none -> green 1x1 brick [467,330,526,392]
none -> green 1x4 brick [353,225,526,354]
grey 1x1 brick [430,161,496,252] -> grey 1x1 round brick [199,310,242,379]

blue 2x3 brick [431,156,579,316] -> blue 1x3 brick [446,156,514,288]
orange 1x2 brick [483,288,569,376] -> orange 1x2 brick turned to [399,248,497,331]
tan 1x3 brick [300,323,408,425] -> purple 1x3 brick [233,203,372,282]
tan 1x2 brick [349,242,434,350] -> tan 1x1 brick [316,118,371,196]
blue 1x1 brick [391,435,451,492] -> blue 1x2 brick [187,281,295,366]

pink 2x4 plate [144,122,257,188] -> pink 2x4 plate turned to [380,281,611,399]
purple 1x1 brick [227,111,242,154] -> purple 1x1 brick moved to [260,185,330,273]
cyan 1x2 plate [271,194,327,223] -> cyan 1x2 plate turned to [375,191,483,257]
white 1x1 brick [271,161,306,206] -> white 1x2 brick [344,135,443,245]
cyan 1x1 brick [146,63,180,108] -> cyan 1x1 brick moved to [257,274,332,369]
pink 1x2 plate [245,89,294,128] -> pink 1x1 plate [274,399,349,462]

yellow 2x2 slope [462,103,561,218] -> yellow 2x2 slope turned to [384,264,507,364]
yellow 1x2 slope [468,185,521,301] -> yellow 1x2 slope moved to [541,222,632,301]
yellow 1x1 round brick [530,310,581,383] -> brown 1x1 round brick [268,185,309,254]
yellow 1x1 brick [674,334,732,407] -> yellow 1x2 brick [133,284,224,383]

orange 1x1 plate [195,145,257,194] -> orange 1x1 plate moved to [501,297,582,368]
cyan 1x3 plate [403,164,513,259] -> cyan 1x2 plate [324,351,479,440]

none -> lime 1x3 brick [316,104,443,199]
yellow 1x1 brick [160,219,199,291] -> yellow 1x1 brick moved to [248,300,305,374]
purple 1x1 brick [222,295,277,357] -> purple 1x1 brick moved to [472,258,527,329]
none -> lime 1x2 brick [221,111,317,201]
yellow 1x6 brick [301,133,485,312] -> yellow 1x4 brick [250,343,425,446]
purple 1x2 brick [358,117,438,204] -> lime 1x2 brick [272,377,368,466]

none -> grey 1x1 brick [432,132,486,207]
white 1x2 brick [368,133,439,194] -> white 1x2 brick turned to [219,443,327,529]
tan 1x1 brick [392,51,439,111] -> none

EXERCISE
Your answer should be the lines of the material above that include "slope".

RESULT OF THIS TASK
yellow 2x2 slope [462,103,561,218] -> yellow 2x2 slope turned to [384,264,507,364]
yellow 1x2 slope [468,185,521,301] -> yellow 1x2 slope moved to [541,222,632,301]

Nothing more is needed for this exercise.